### Given entries
··········

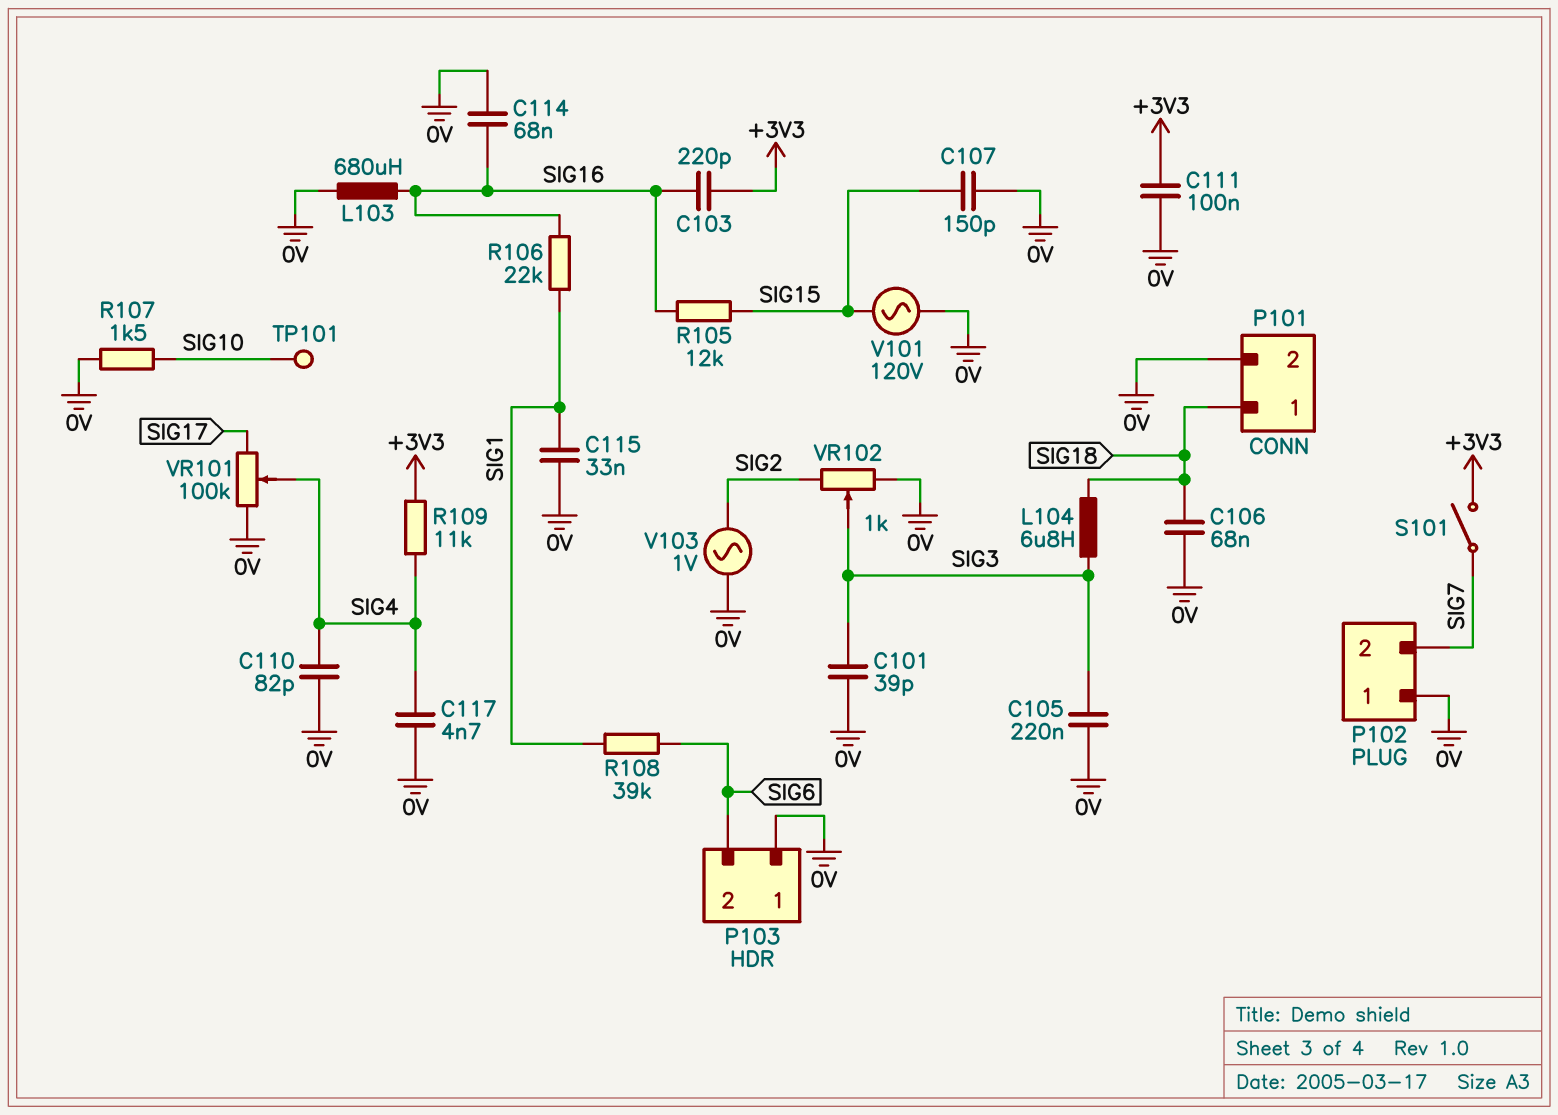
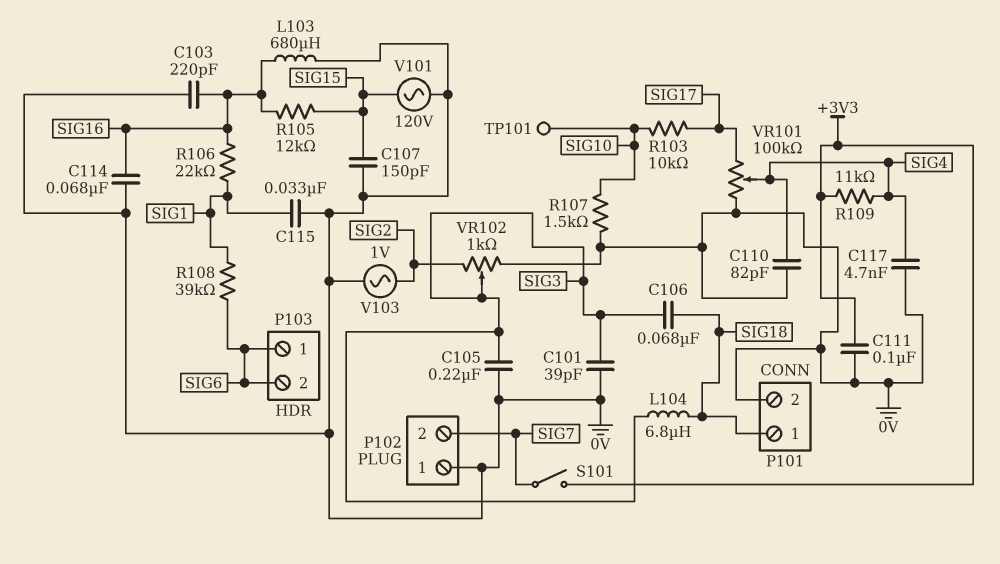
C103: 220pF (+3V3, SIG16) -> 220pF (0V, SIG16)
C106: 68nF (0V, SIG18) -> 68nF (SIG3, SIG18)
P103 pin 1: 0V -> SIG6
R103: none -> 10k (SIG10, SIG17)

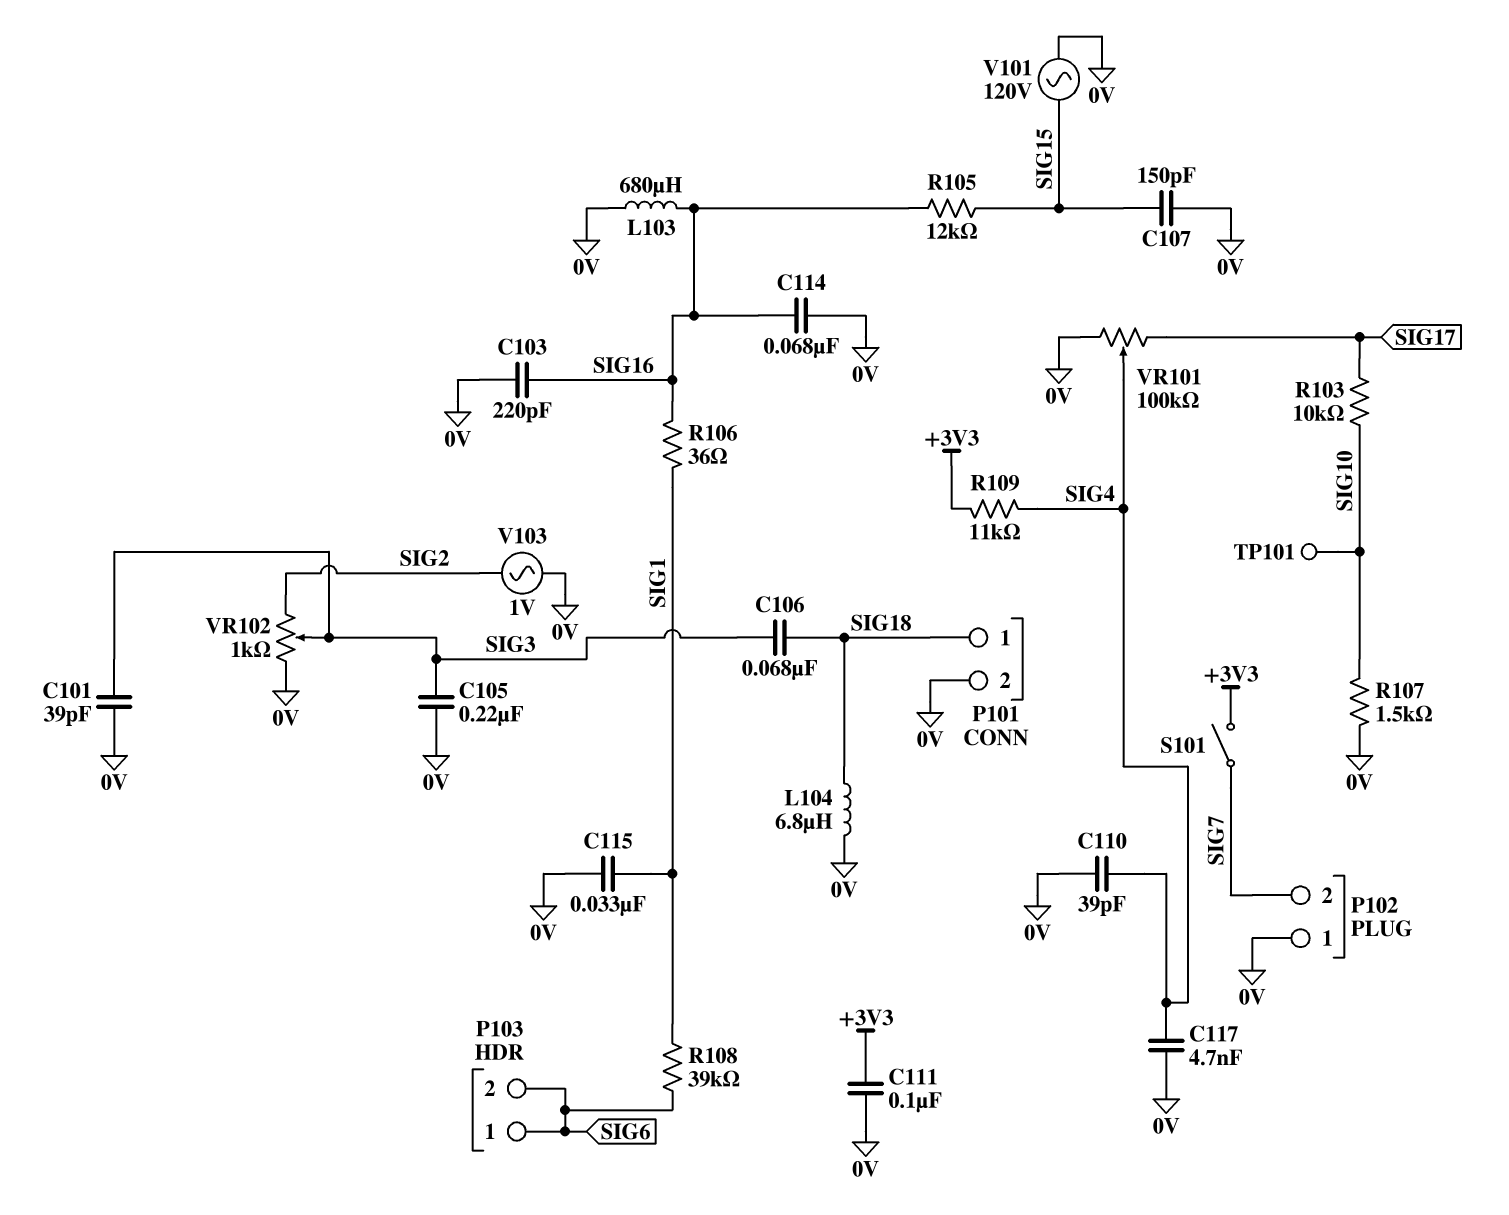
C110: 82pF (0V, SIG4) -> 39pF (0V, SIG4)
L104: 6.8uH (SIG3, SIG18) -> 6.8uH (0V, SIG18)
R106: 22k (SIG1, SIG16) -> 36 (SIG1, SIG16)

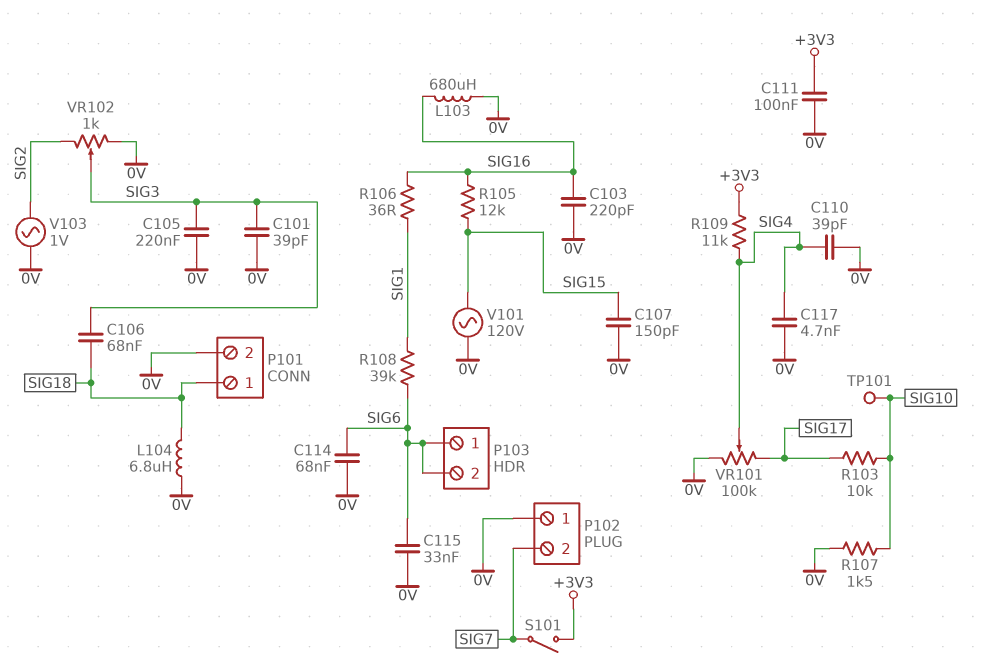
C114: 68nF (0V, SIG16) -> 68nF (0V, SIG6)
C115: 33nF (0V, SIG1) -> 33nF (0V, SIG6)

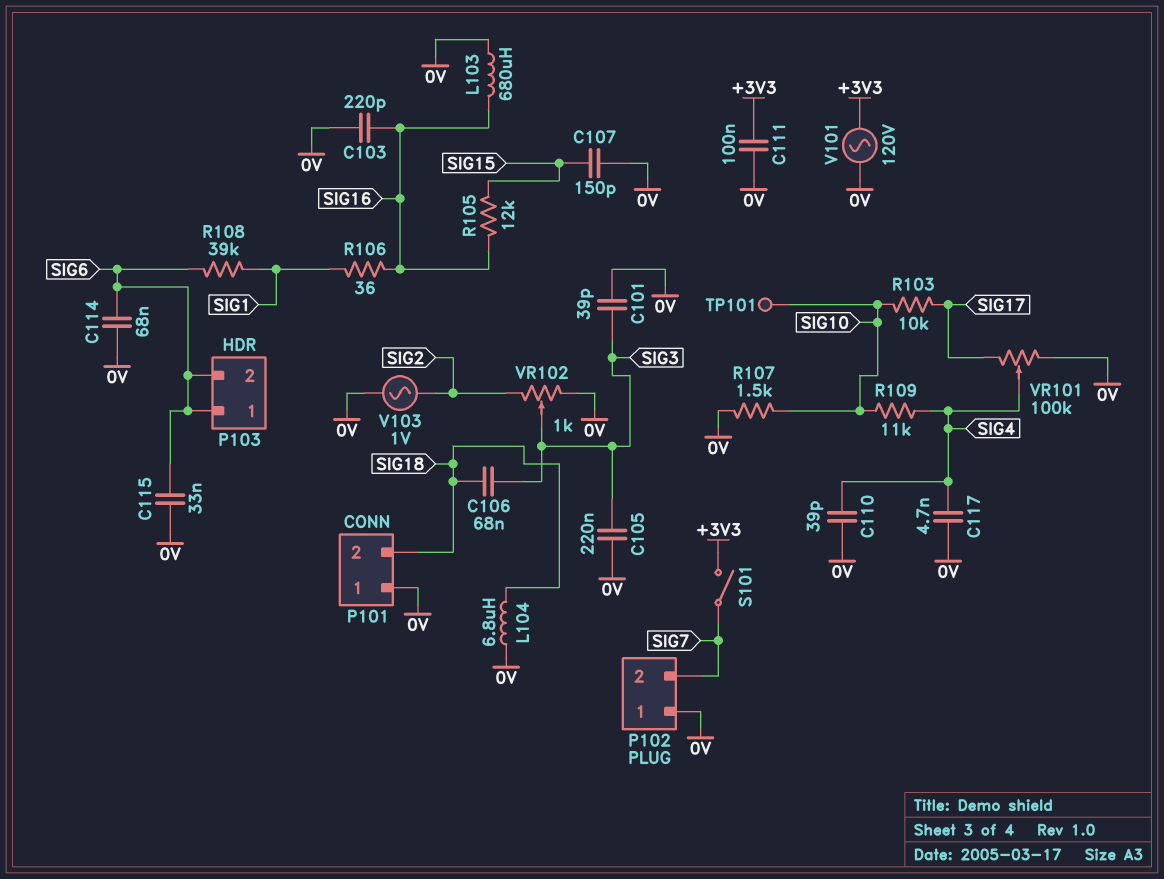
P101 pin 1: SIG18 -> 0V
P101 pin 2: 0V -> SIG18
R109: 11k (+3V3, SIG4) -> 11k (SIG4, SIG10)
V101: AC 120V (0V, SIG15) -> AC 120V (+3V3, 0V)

··········

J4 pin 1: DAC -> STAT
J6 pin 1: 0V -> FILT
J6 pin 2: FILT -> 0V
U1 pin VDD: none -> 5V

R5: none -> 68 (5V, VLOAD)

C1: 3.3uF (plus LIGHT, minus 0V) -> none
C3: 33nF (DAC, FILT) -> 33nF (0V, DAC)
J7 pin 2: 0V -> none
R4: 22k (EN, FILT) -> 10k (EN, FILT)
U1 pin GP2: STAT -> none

··········

### Assignment
Copy out the listing above from the line containing "C103: 220pF (+3V3, SIG16)" to the line containing "V101: AC 120V", both included, exactly as written and minus the images.

### Response area
C103: 220pF (+3V3, SIG16) -> 220pF (0V, SIG16)
C106: 68nF (0V, SIG18) -> 68nF (SIG3, SIG18)
P103 pin 1: 0V -> SIG6
R103: none -> 10k (SIG10, SIG17)

C110: 82pF (0V, SIG4) -> 39pF (0V, SIG4)
L104: 6.8uH (SIG3, SIG18) -> 6.8uH (0V, SIG18)
R106: 22k (SIG1, SIG16) -> 36 (SIG1, SIG16)

C114: 68nF (0V, SIG16) -> 68nF (0V, SIG6)
C115: 33nF (0V, SIG1) -> 33nF (0V, SIG6)

P101 pin 1: SIG18 -> 0V
P101 pin 2: 0V -> SIG18
R109: 11k (+3V3, SIG4) -> 11k (SIG4, SIG10)
V101: AC 120V (0V, SIG15) -> AC 120V (+3V3, 0V)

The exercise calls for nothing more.